__WHAT YOU ARE ASKED TO DO__
Please repeat exactly the lines from the one containing "RADIO3 pin MOSI: D6 -> D0" through the last line of the records below, leaving out any pictures.

================================

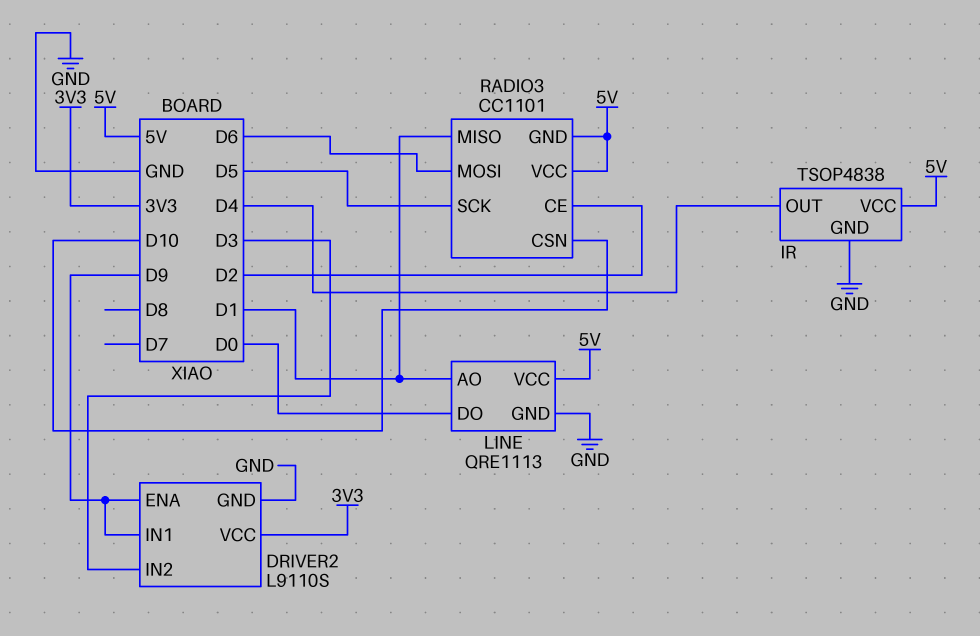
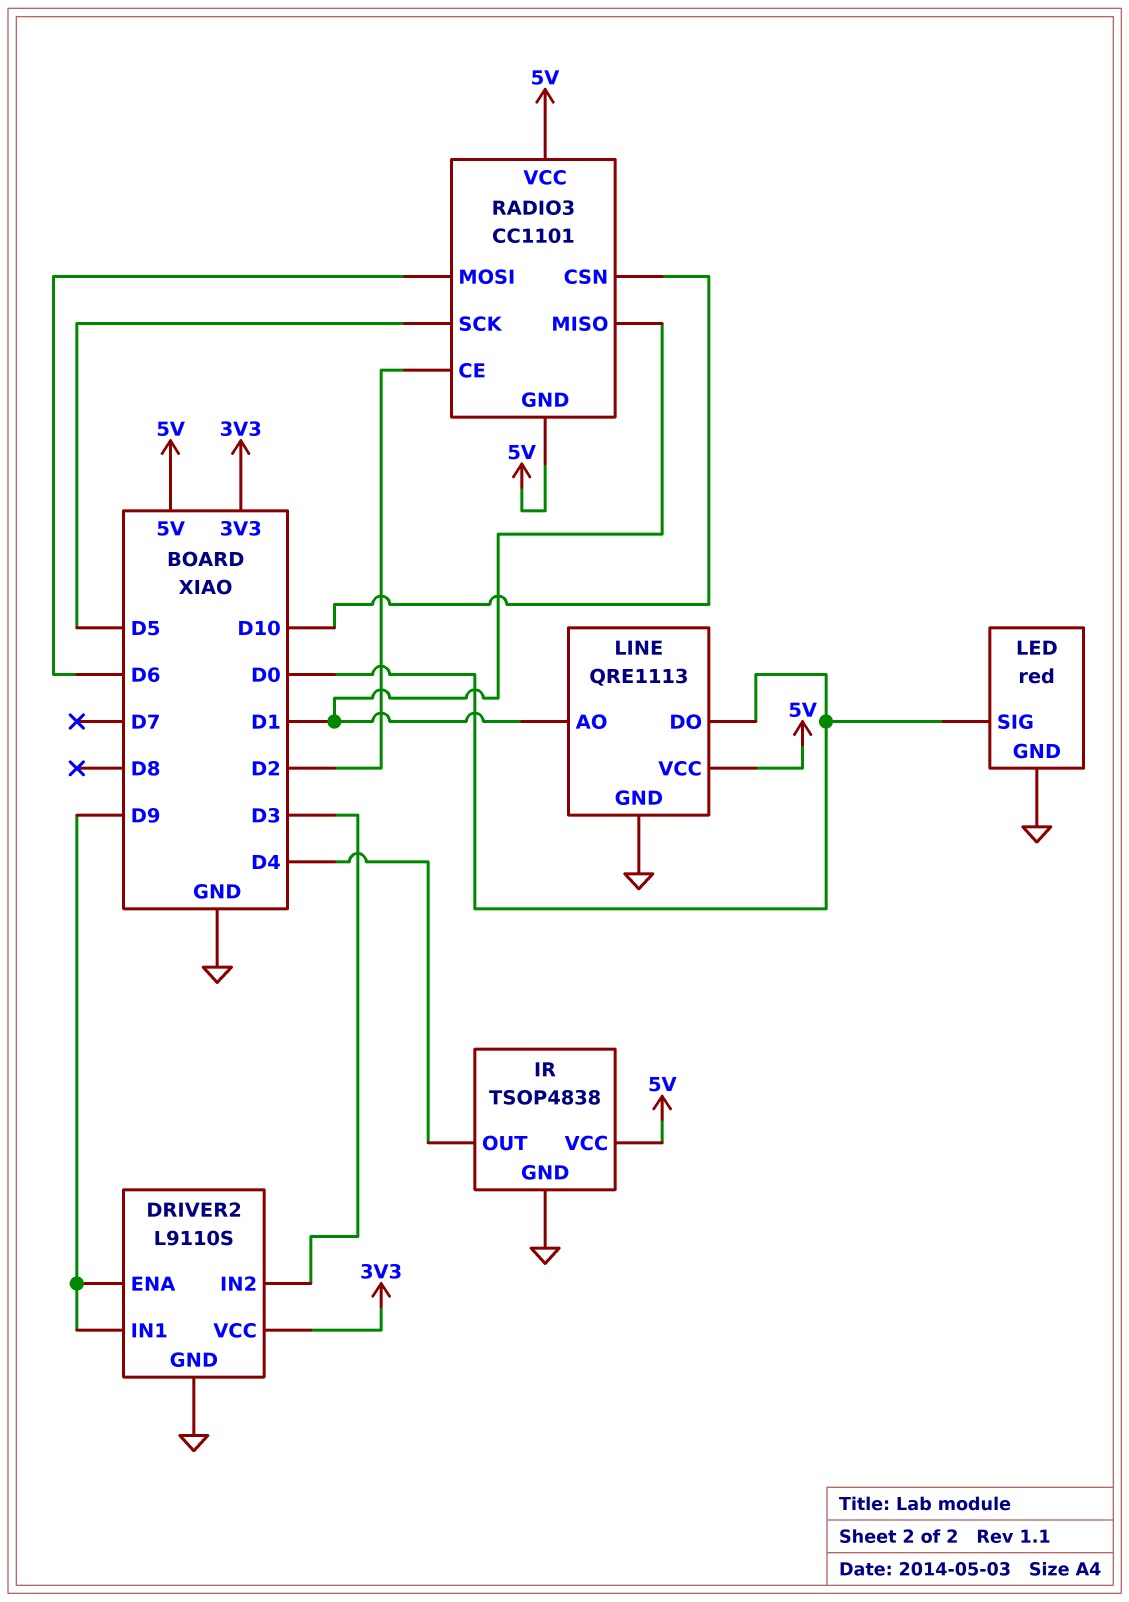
LED: none -> red
LED pin GND: none -> GND
LED pin SIG: none -> D0

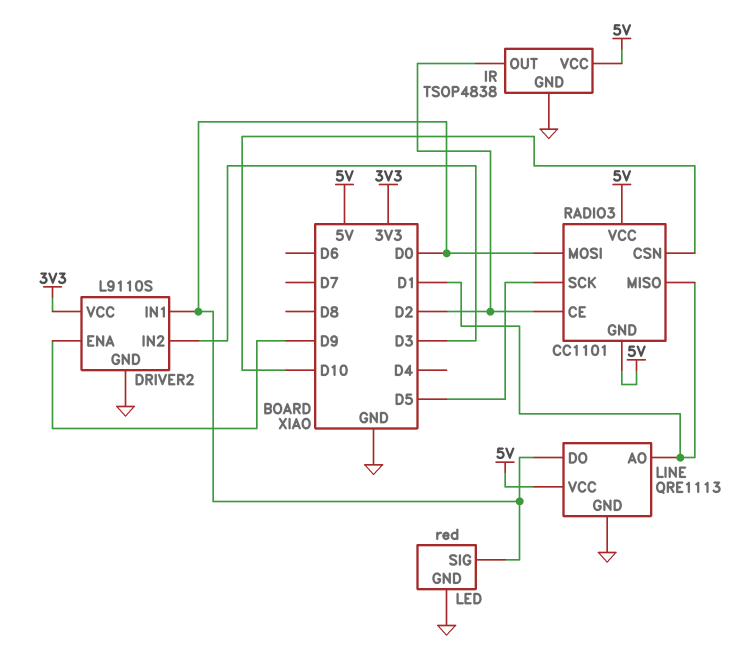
DRIVER2 pin IN1: D9 -> D0
IR pin OUT: D4 -> D2
RADIO3 pin MOSI: D6 -> D0

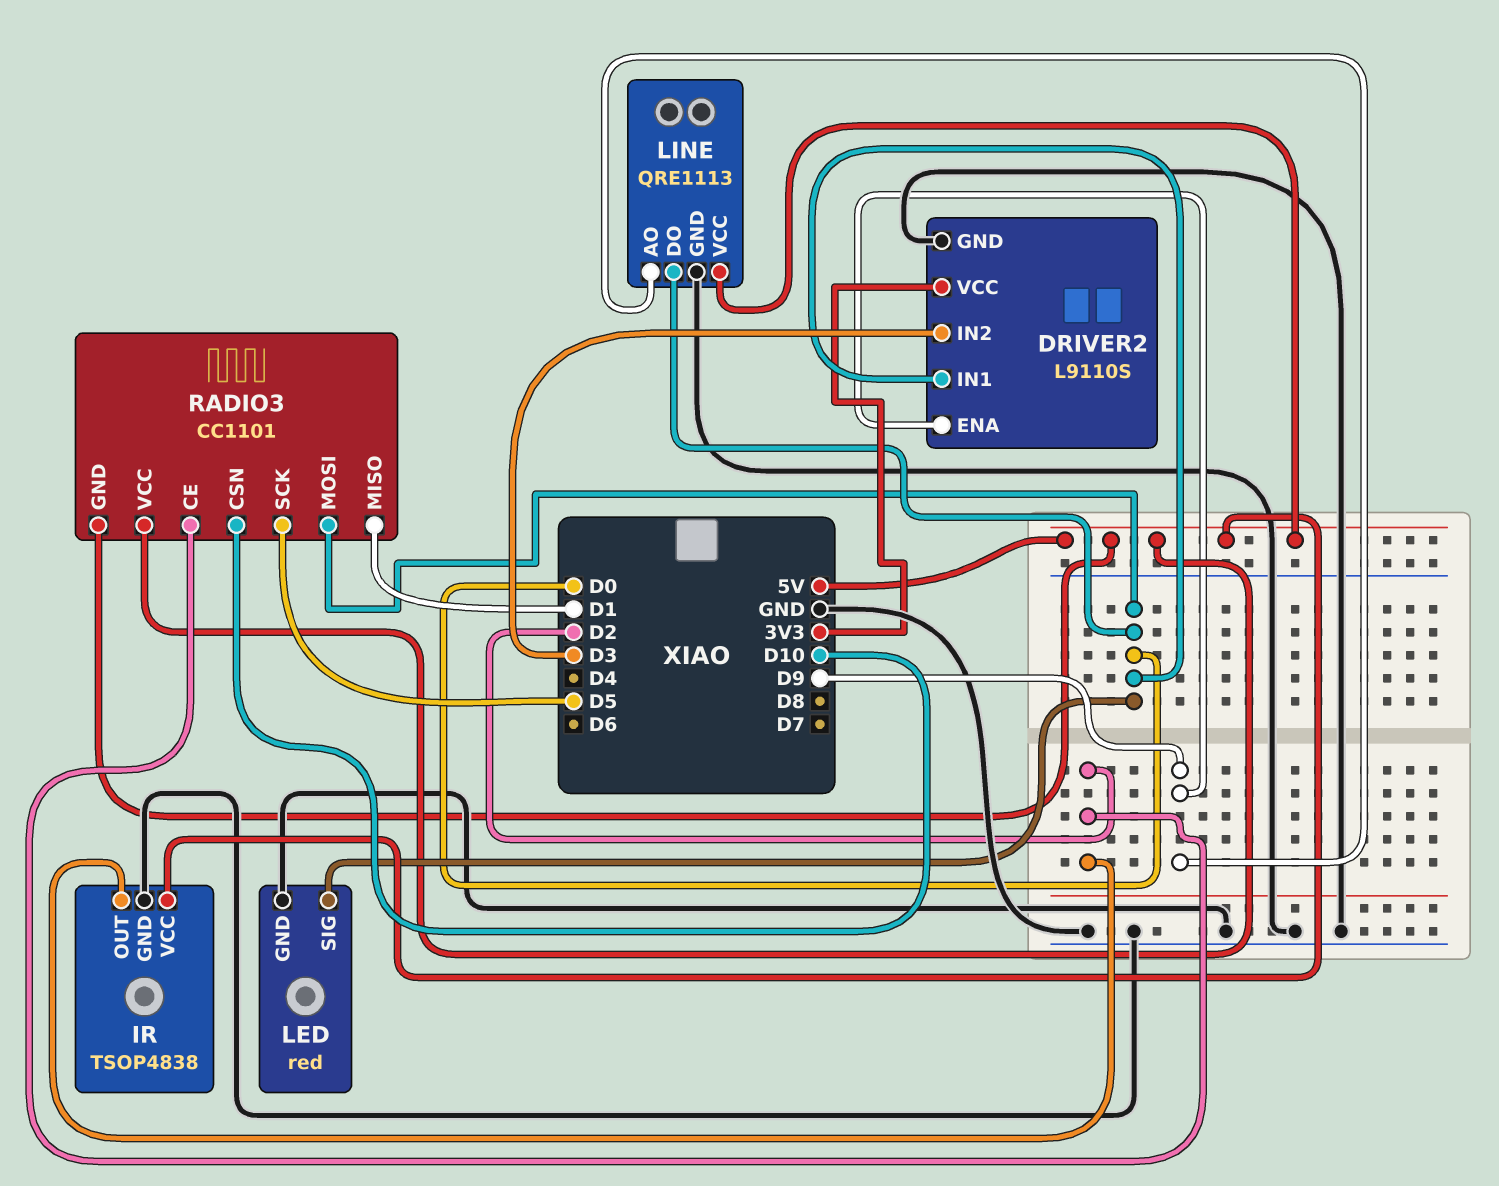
LINE pin AO: D1 -> D9

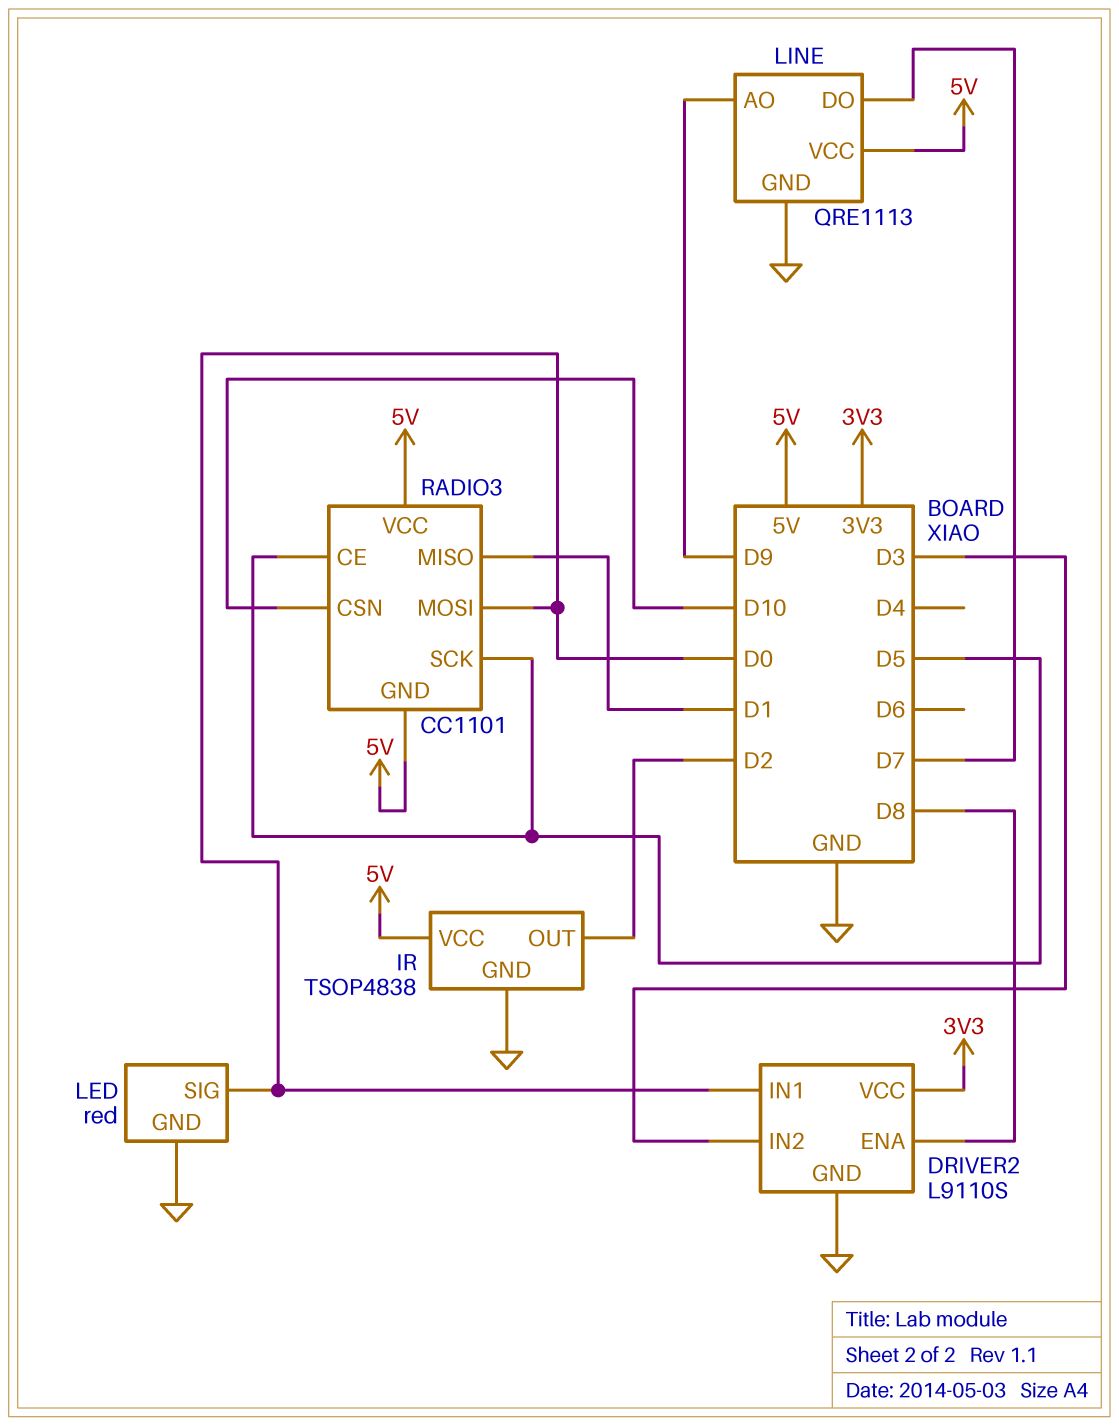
DRIVER2 pin ENA: D9 -> D8
LINE pin DO: D0 -> D7
RADIO3 pin CE: D2 -> D5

================================

__TASK OUTPUT__
RADIO3 pin MOSI: D6 -> D0

LINE pin AO: D1 -> D9

DRIVER2 pin ENA: D9 -> D8
LINE pin DO: D0 -> D7
RADIO3 pin CE: D2 -> D5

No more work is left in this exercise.